* _WORK TO BE COMPLETED_
Rewrite the records from the start through the line that contains "road 1 (residential): [(266,322),(350,303),(434,246),(511,231)]" as a two-column CSV with columns input and output. Give each text and its answer one row, with each in a single quoted field and line breaks turned into spaces, and leave out the pictures.

* _DATA FOR THE TASK_
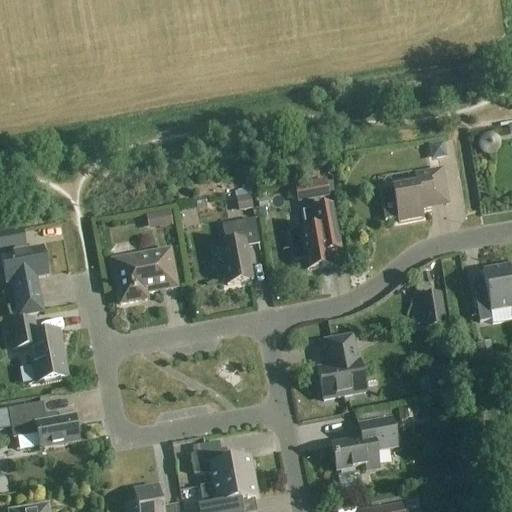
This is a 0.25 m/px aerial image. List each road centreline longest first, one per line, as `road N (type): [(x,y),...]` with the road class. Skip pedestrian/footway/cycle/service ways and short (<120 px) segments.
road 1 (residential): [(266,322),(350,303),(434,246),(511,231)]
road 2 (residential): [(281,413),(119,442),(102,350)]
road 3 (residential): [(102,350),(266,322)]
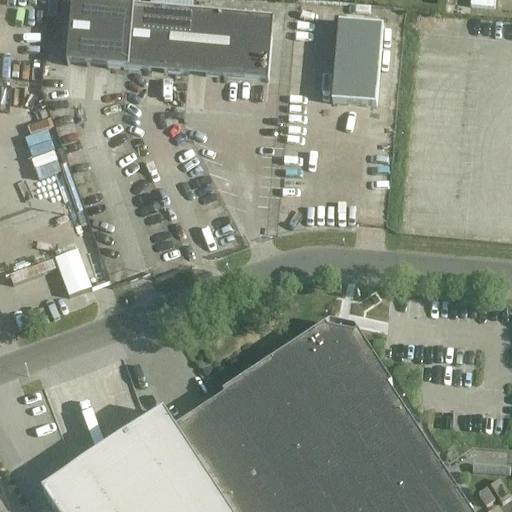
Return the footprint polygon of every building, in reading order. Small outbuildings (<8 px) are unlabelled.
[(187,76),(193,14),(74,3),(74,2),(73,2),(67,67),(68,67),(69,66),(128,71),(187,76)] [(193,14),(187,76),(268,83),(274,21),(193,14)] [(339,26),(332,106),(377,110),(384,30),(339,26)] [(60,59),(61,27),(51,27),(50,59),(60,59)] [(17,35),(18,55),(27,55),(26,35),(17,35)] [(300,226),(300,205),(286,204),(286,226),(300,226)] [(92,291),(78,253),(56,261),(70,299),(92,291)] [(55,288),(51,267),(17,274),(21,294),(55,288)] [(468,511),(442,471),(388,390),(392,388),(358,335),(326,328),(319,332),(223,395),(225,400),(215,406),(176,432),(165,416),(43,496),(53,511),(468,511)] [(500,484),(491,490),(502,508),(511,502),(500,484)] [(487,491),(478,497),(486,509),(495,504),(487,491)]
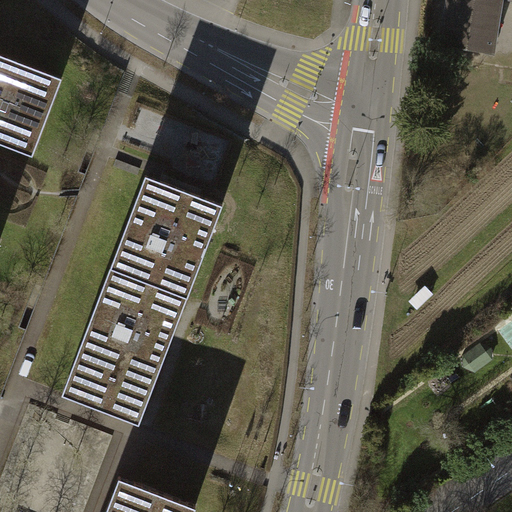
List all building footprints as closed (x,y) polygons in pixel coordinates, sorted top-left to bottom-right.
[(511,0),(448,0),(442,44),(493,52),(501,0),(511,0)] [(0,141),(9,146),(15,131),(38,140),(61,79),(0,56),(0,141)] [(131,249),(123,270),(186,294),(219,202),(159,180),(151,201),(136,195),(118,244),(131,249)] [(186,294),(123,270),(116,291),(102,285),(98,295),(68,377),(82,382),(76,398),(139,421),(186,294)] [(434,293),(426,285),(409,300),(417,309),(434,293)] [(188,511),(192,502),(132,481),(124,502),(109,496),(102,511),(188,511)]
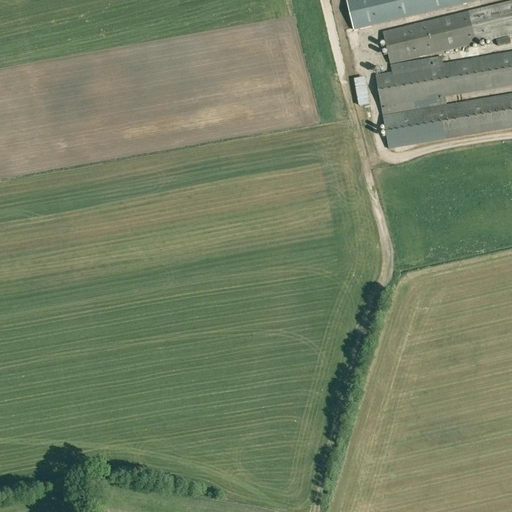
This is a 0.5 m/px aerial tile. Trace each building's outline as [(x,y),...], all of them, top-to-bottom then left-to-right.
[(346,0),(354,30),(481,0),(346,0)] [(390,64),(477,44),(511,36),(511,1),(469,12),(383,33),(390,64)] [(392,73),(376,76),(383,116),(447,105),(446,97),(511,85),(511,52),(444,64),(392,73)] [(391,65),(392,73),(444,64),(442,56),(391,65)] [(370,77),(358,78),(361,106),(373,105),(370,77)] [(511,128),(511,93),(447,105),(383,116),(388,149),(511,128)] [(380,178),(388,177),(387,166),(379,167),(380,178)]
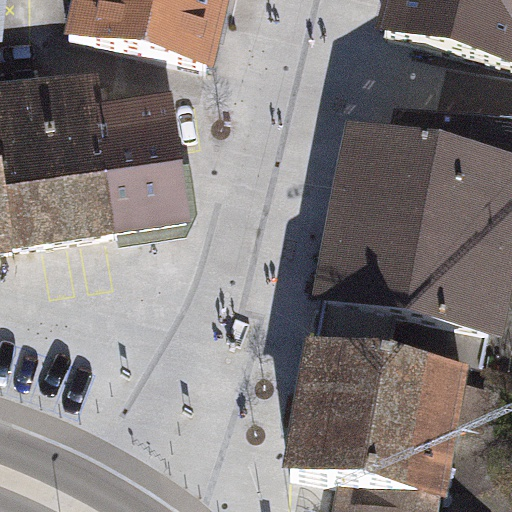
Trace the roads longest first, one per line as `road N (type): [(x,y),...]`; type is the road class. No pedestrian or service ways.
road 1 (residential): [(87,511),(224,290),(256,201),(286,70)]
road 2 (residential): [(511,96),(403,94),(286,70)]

* _EXERCISE OUTPUT_
input,output
"This is a 0.25 m/px aerial image. List each road centreline longest first, one per line, as `road N (type): [(x,y),...]` with the road class. Skip pedestrian/footway/cycle/service ways and short (<120 px) segments.","road 1 (residential): [(266,322),(350,303),(434,246),(511,231)]"